_Exercise inputs:_
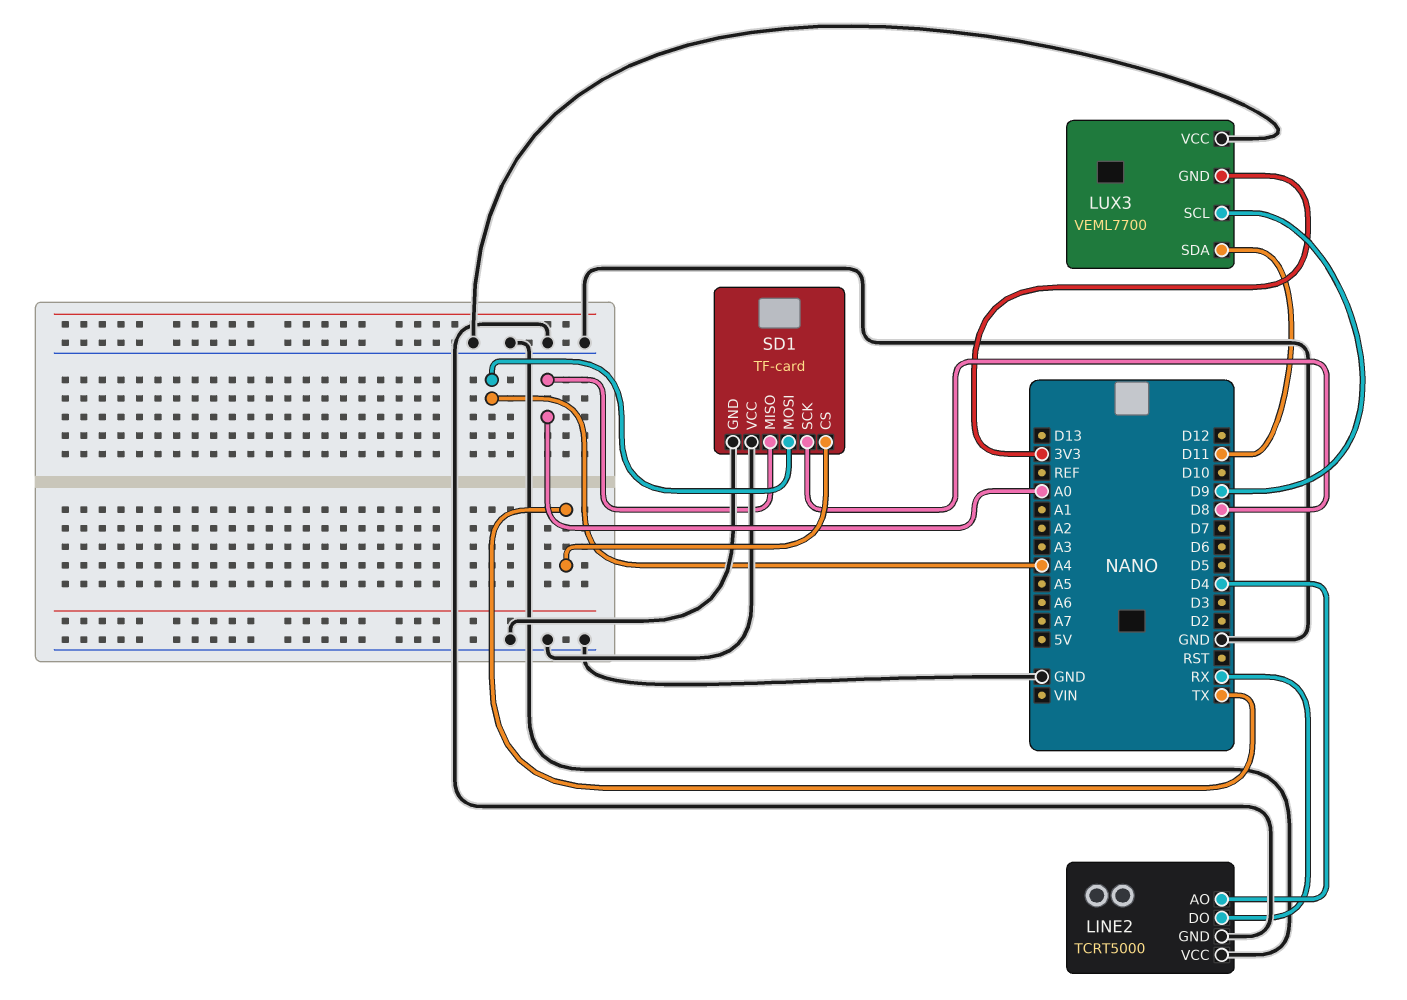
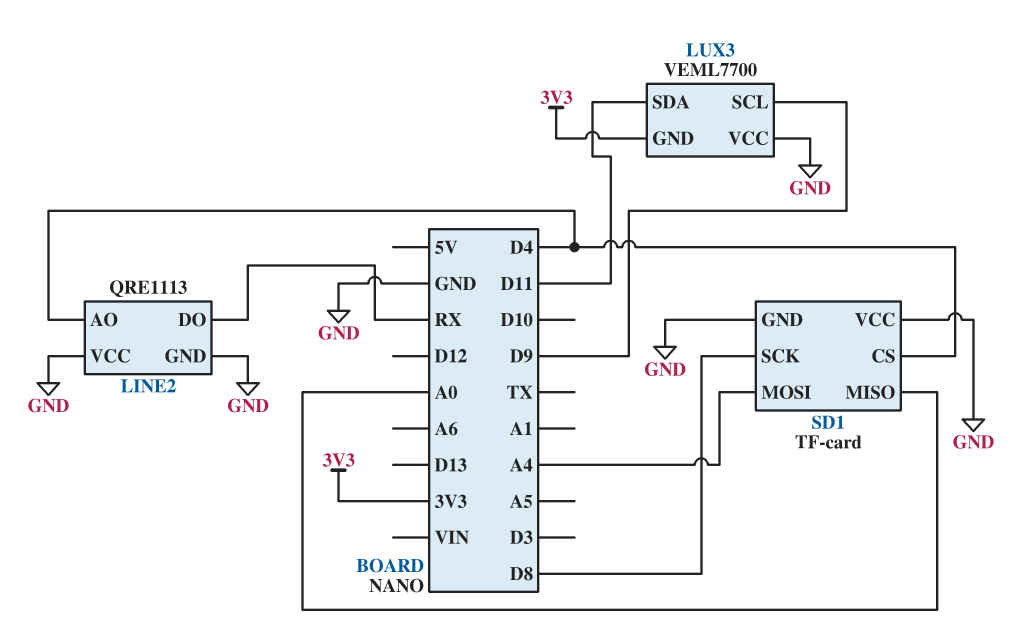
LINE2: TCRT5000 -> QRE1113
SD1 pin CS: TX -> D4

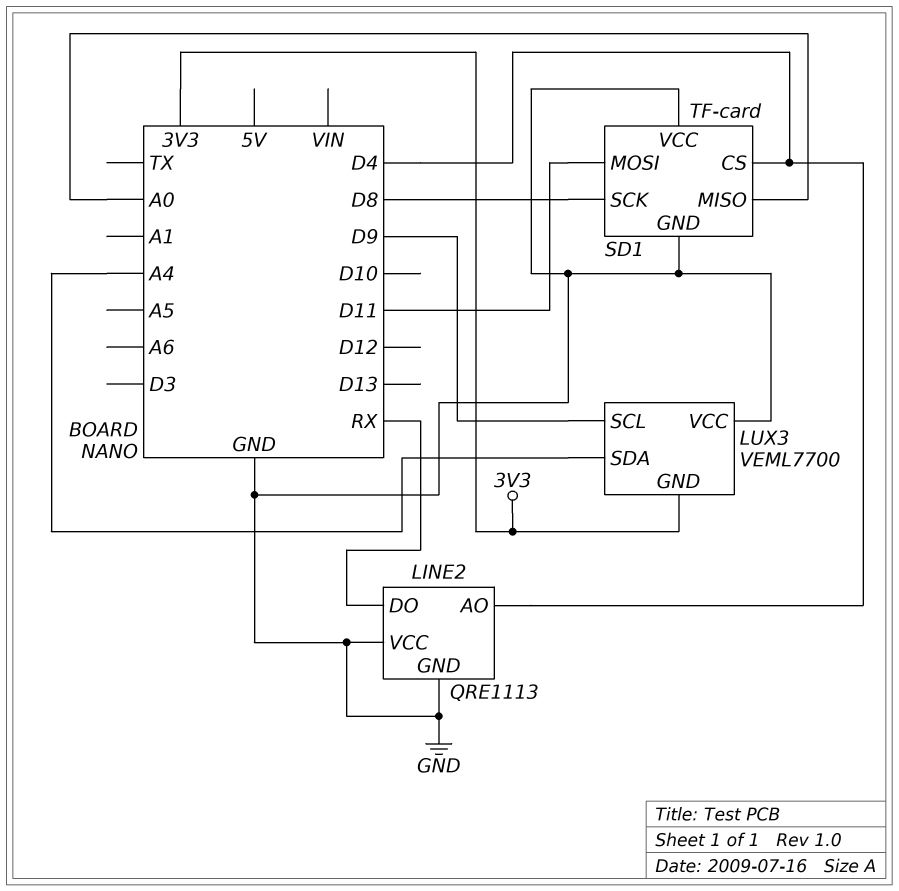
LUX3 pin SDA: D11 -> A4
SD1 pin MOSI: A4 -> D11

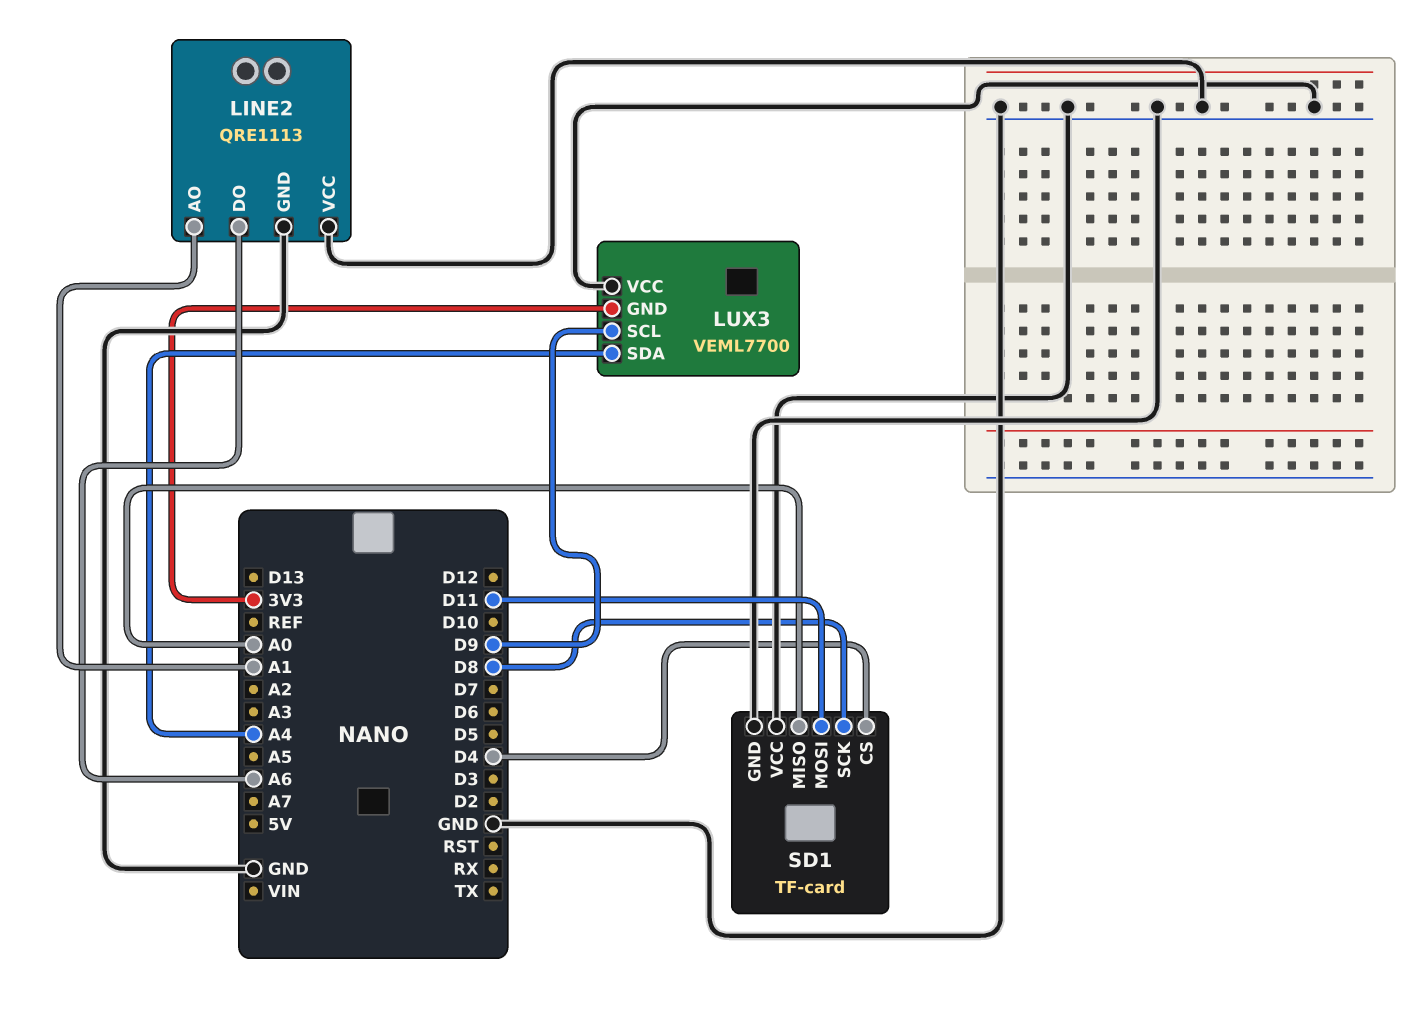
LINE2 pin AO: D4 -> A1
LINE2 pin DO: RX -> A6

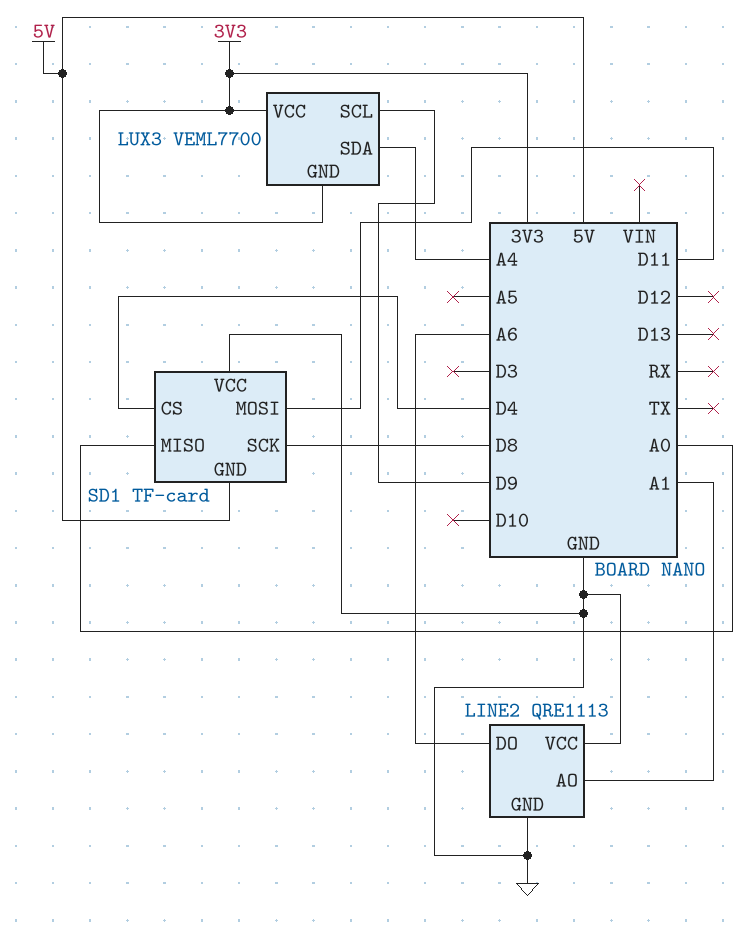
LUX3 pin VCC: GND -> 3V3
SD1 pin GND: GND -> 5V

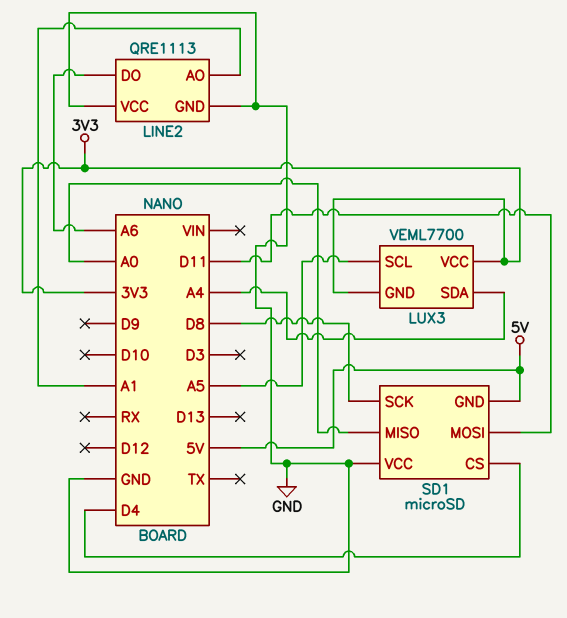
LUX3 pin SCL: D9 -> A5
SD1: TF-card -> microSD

_Work task:_
Exclude the images and output the lines above exactly.

_Exercise solution:_
LINE2: TCRT5000 -> QRE1113
SD1 pin CS: TX -> D4

LUX3 pin SDA: D11 -> A4
SD1 pin MOSI: A4 -> D11

LINE2 pin AO: D4 -> A1
LINE2 pin DO: RX -> A6

LUX3 pin VCC: GND -> 3V3
SD1 pin GND: GND -> 5V

LUX3 pin SCL: D9 -> A5
SD1: TF-card -> microSD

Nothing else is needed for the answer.